%%
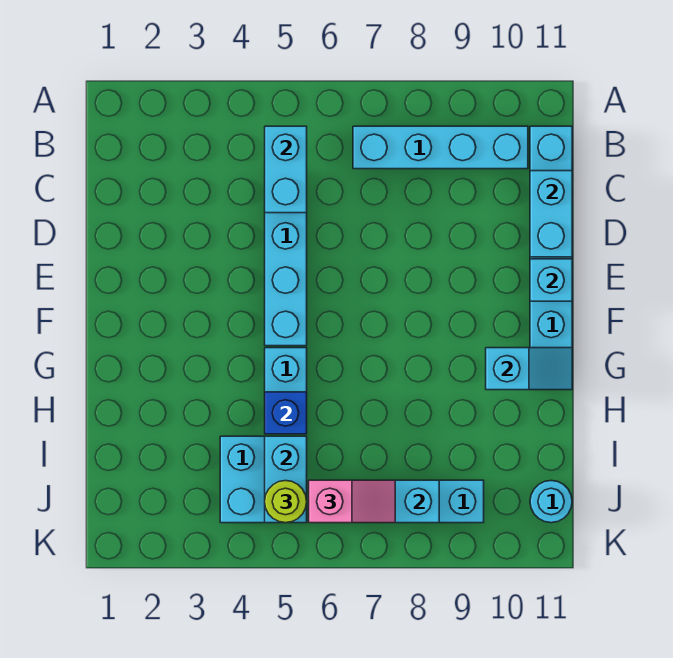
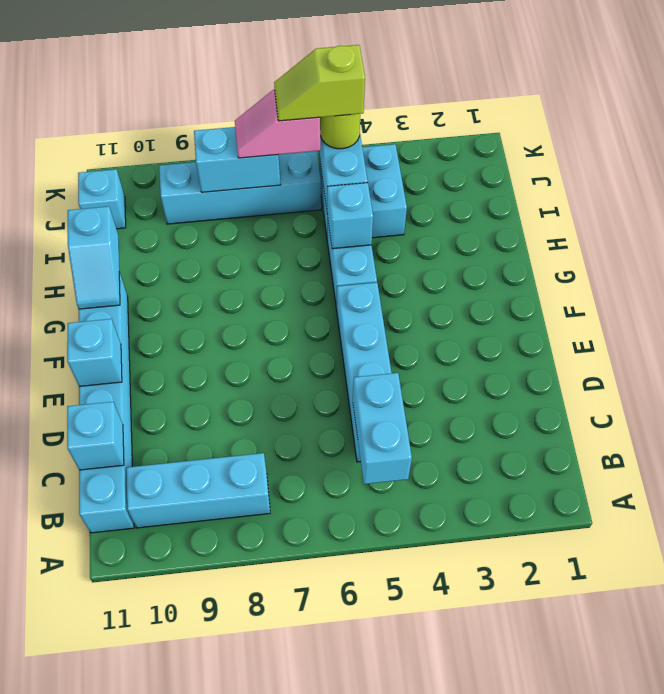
cyan brick B7:B10 level 1 -> cyan brick B8:B10 level 1
cyan brick C11:D11 level 2 -> cyan brick C11 level 2
cyan slope G10:G11 level 2 top 10 -> cyan slope G11:H11 level 2 top H
blue brick H5 level 2 -> cyan brick H5 level 2
none -> lime slope J5:J6 level 4 top 5
cyan round brick J11 level 1 -> cyan brick J11 level 1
%%
→ **WHAT THIS TASK INVOLVES**
Each line from the one that contains "none -> lime slope J5:J6 level 4 top 5" to the end of the data should be set down exactly, both ends included.

→ **OUTPUT FOR THIS EXERCISE**
none -> lime slope J5:J6 level 4 top 5
cyan round brick J11 level 1 -> cyan brick J11 level 1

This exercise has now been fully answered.